▶ MATERIAL SUPPLIED:
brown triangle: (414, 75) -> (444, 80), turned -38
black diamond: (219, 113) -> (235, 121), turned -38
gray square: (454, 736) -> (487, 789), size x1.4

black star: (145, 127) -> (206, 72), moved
...
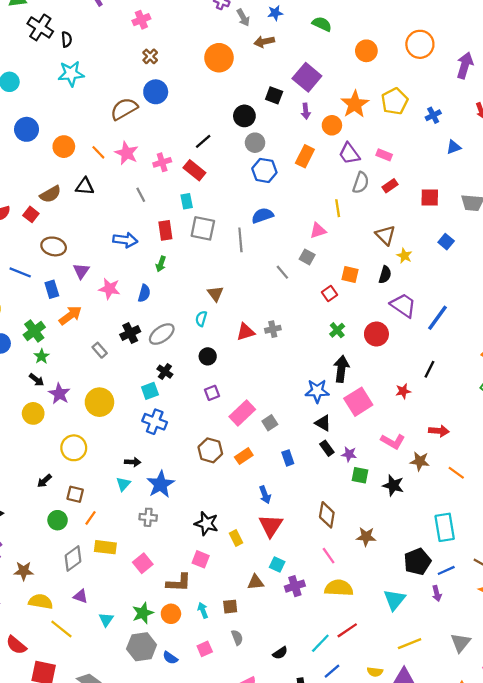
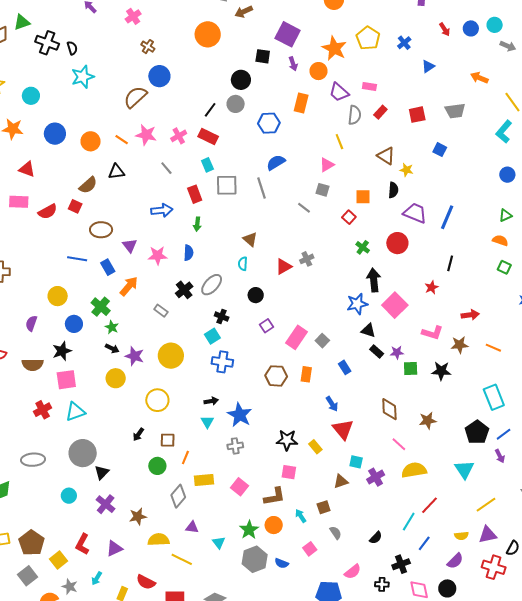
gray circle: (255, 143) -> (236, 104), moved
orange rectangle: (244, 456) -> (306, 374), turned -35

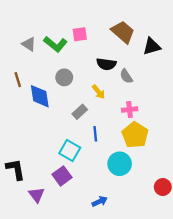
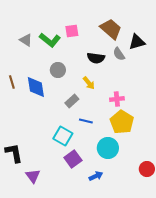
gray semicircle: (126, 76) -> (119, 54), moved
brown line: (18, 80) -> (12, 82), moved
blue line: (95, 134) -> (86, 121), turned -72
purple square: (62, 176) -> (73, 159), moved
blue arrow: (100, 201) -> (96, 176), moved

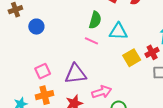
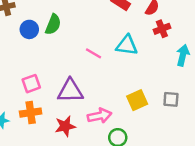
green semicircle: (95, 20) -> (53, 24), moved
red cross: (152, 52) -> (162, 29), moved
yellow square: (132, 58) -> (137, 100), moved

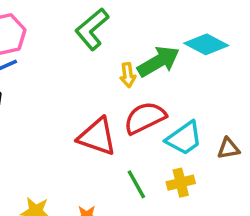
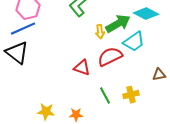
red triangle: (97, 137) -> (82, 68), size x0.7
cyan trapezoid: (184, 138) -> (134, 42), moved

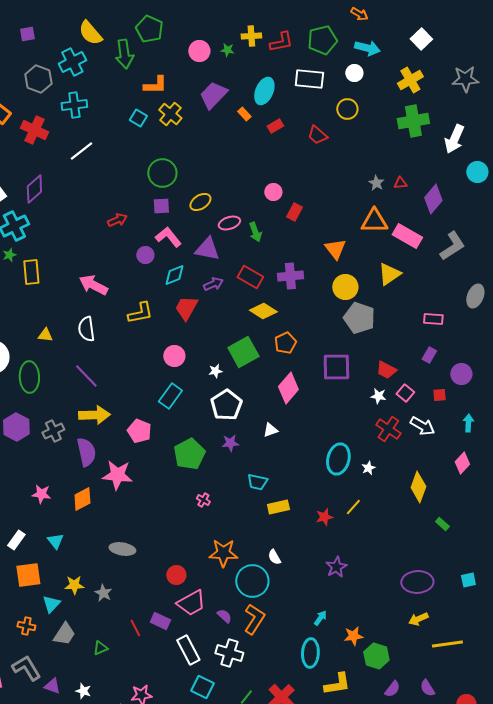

▶ ABOUT THIS EXERCISE: Would you please reproduce the entries above, starting at the line with "orange rectangle: (244, 456)" and stopping after the line with "cyan trapezoid: (184, 138)"? Omit any pictures.

▶ RESULT:
orange rectangle: (244, 456) -> (306, 374), turned -35

gray semicircle: (126, 76) -> (119, 54), moved
brown line: (18, 80) -> (12, 82), moved
blue line: (95, 134) -> (86, 121), turned -72
purple square: (62, 176) -> (73, 159), moved
blue arrow: (100, 201) -> (96, 176), moved

green semicircle: (95, 20) -> (53, 24), moved
red cross: (152, 52) -> (162, 29), moved
yellow square: (132, 58) -> (137, 100), moved

red triangle: (97, 137) -> (82, 68), size x0.7
cyan trapezoid: (184, 138) -> (134, 42), moved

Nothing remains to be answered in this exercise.